#### To do:
Return the data below exactly, minus the pictures.

#### Data block:
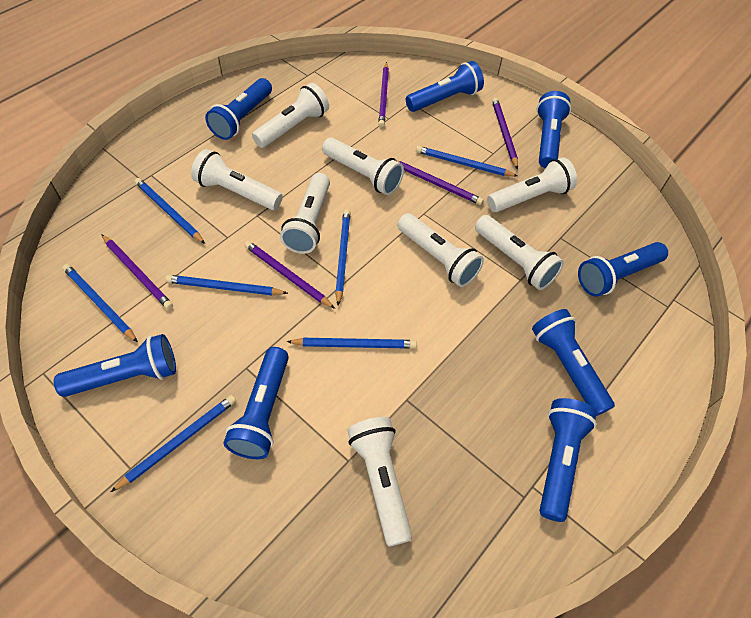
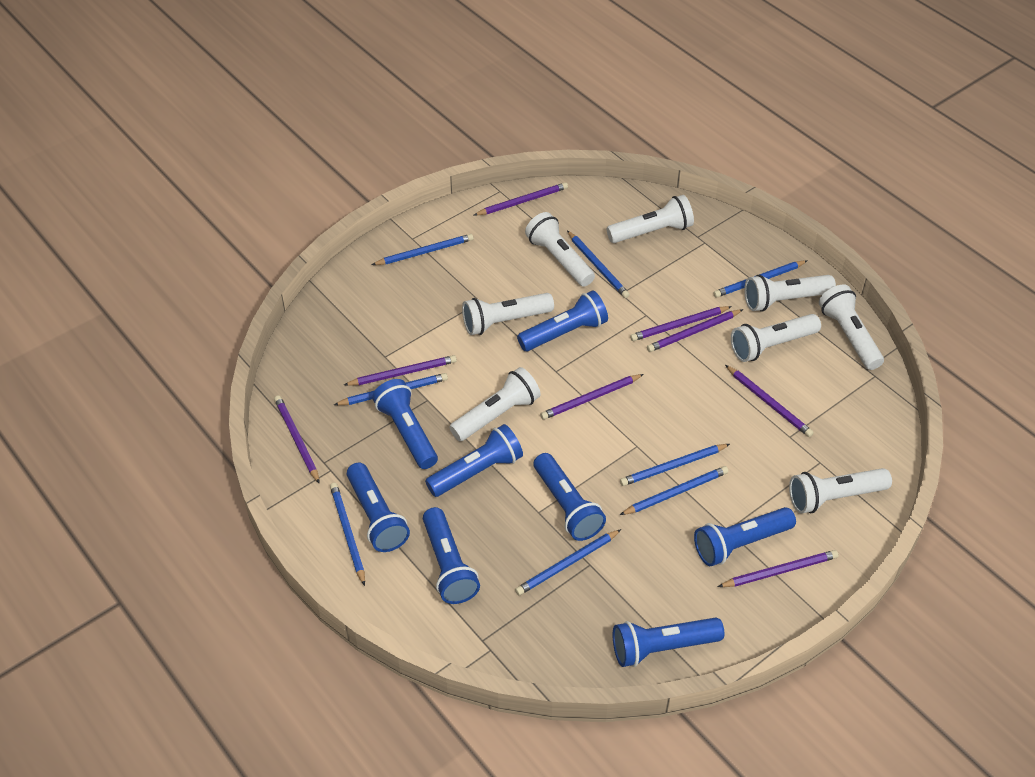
blue pencil: 7 -> 8
purple pencil: 5 -> 8

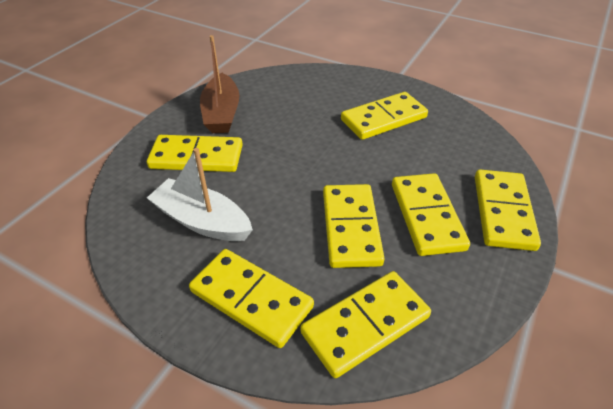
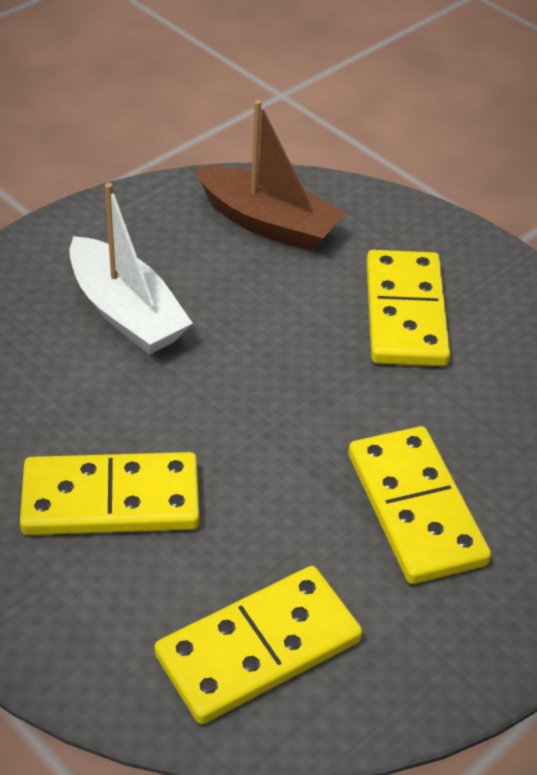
yellow domino: 7 -> 4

#### Output for this exercise:
blue pencil: 7 -> 8
purple pencil: 5 -> 8

yellow domino: 7 -> 4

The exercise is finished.